**Exercise goal:**
The required output is a copy of each line in the material below that includes "round".

**Data shown:**
::::::

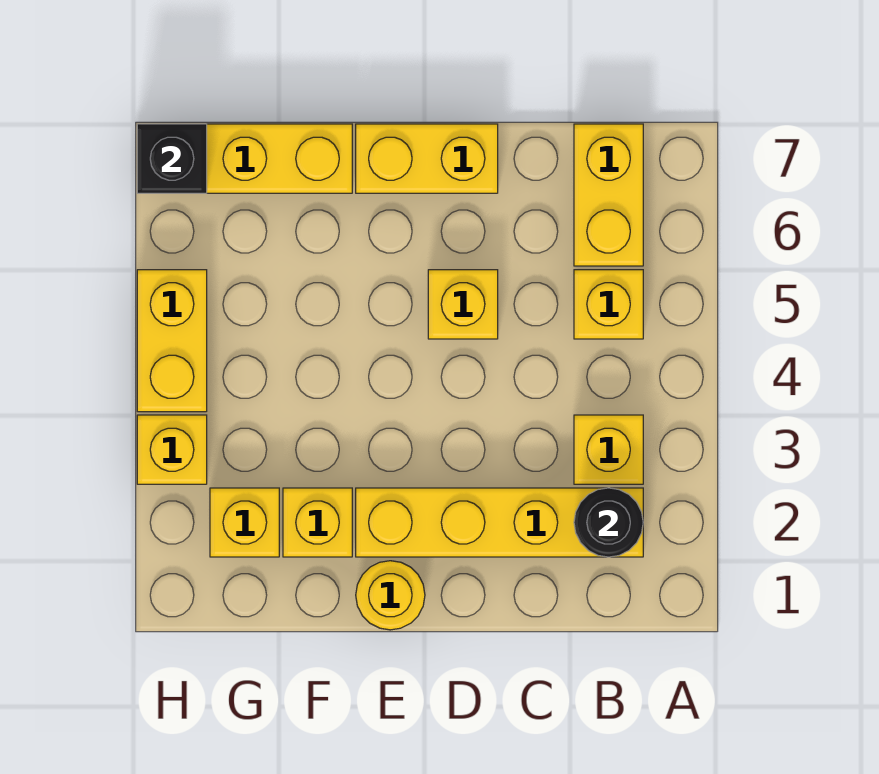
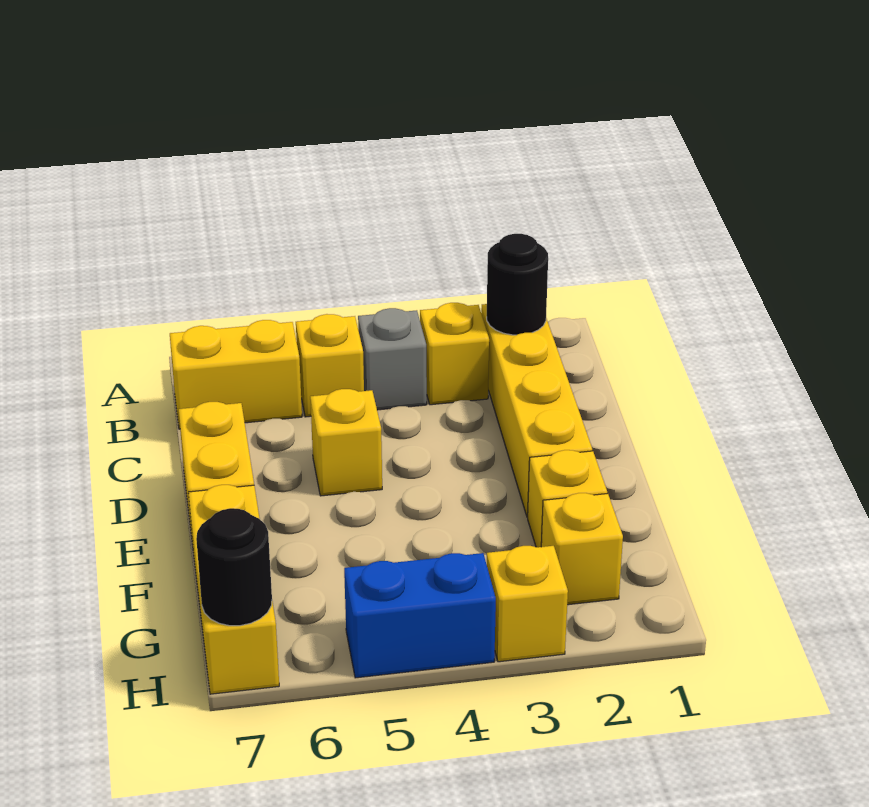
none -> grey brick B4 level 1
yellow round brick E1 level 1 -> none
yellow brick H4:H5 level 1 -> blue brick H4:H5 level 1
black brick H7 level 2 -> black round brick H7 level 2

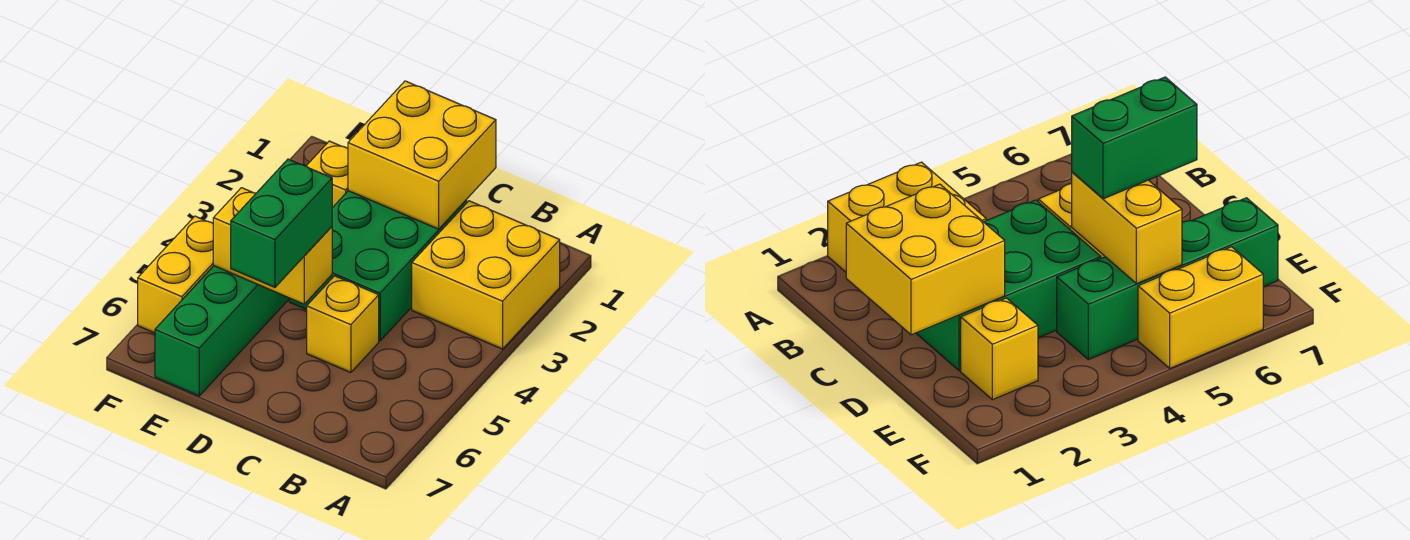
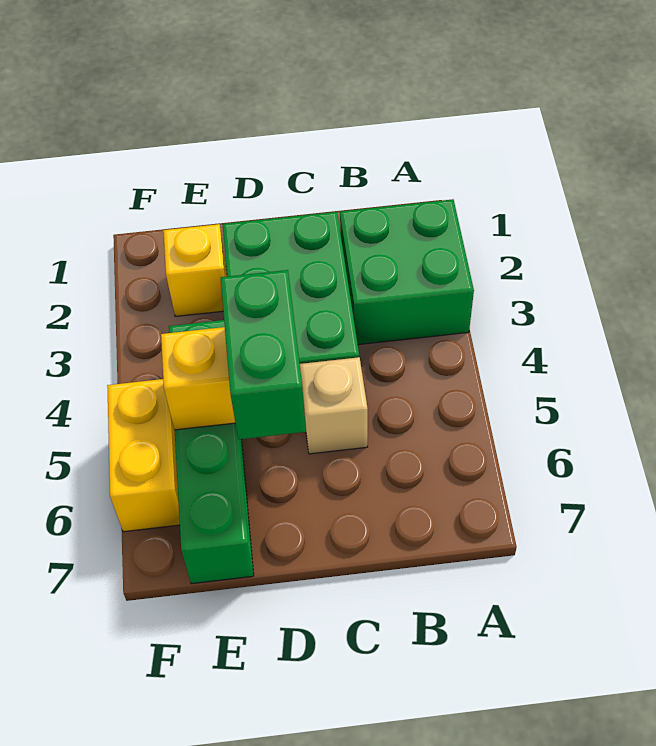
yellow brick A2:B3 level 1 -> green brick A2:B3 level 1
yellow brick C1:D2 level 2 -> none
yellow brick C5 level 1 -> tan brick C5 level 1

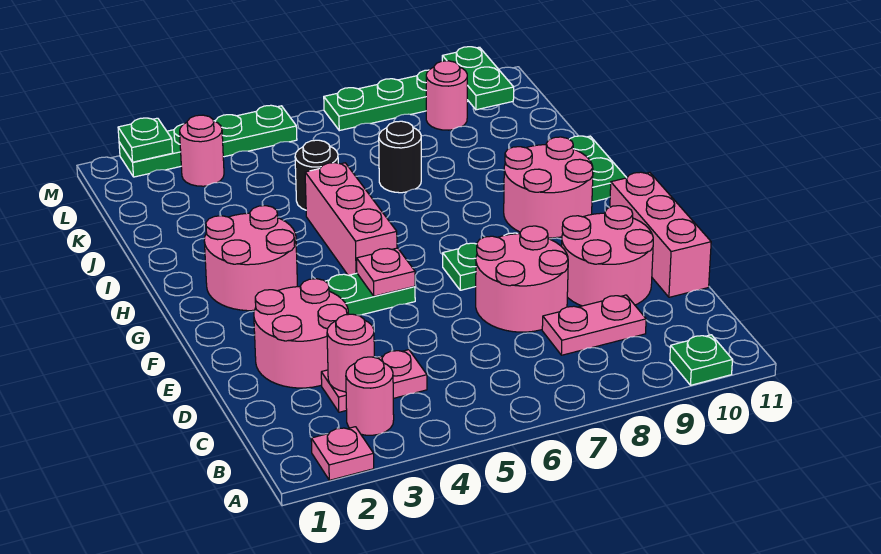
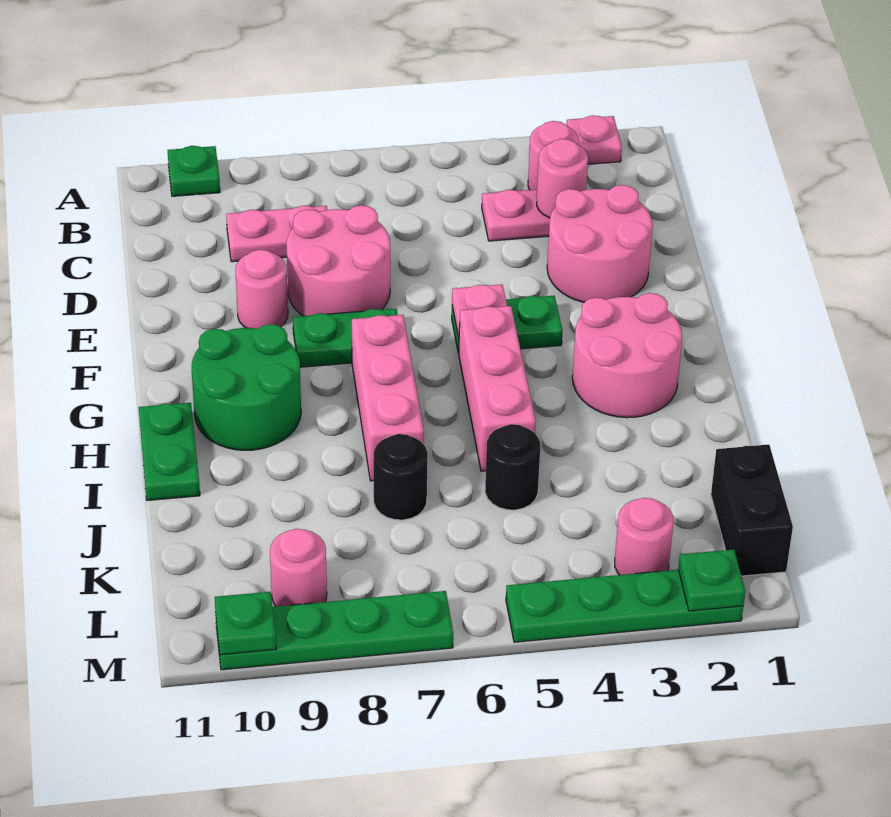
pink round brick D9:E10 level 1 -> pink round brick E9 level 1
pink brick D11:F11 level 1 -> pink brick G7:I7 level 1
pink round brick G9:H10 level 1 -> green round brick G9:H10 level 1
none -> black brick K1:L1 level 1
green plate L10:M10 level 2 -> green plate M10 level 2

::::::

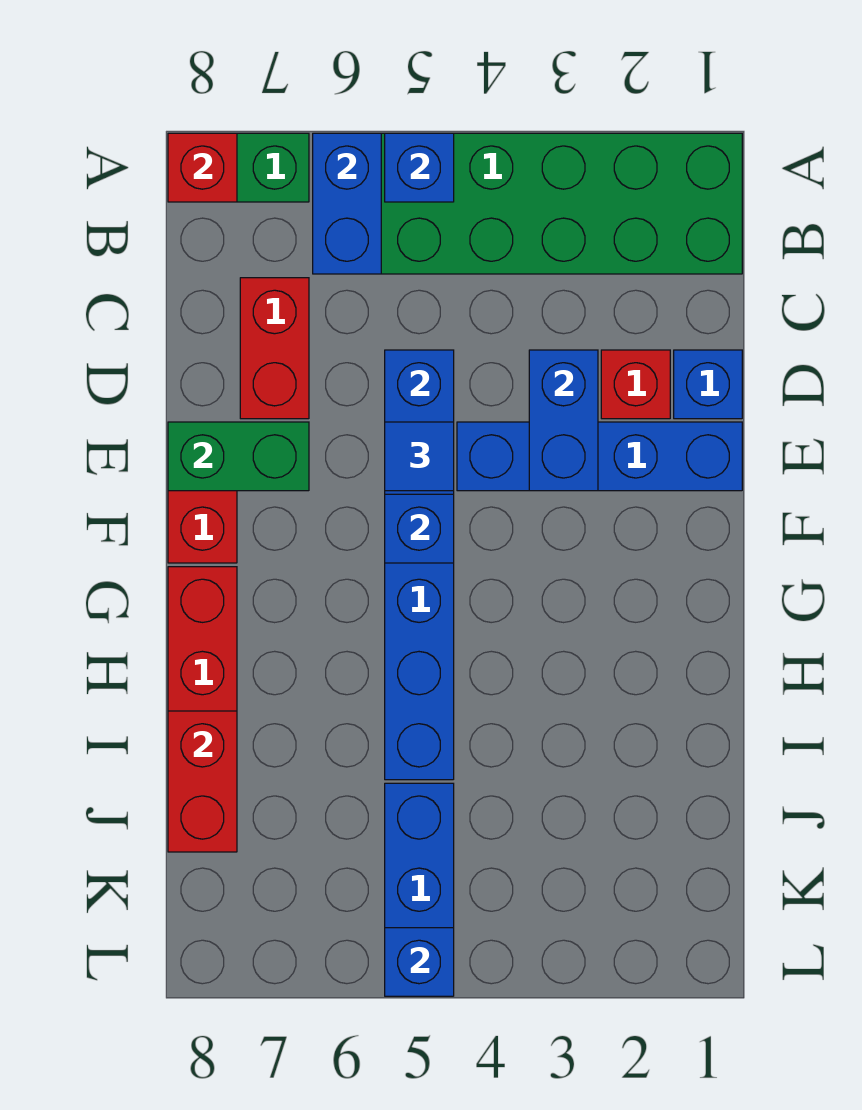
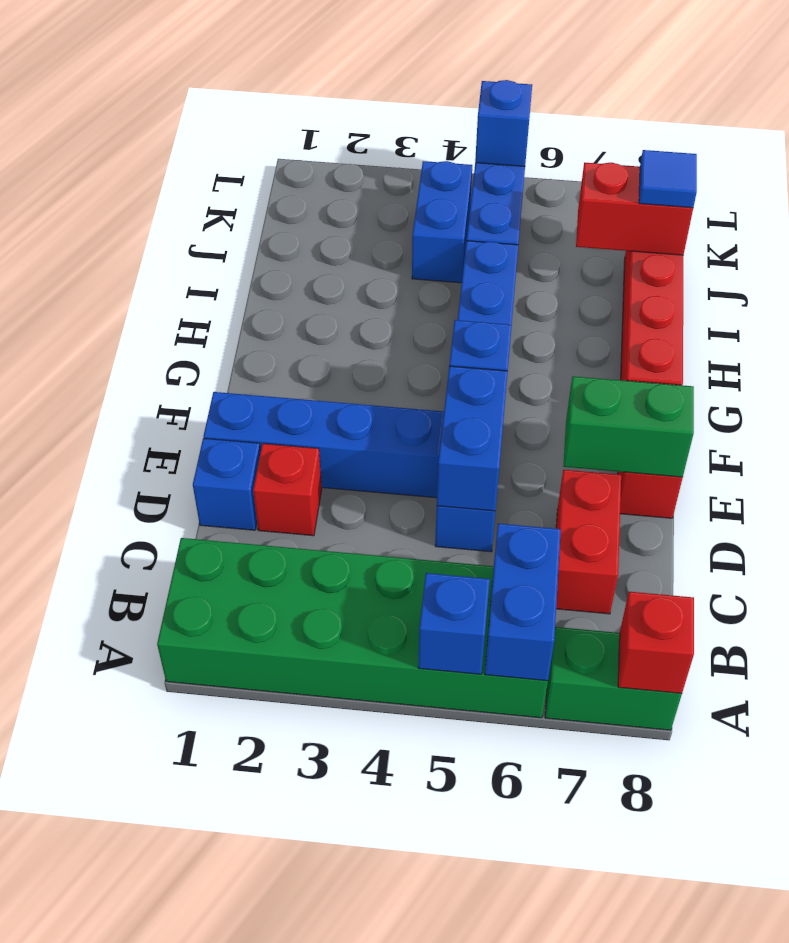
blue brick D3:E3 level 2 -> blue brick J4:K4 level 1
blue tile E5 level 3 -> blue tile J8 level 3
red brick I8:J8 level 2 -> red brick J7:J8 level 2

::::::

**Response to the exercise:**
yellow round brick E1 level 1 -> none
black brick H7 level 2 -> black round brick H7 level 2
pink round brick D9:E10 level 1 -> pink round brick E9 level 1
pink round brick G9:H10 level 1 -> green round brick G9:H10 level 1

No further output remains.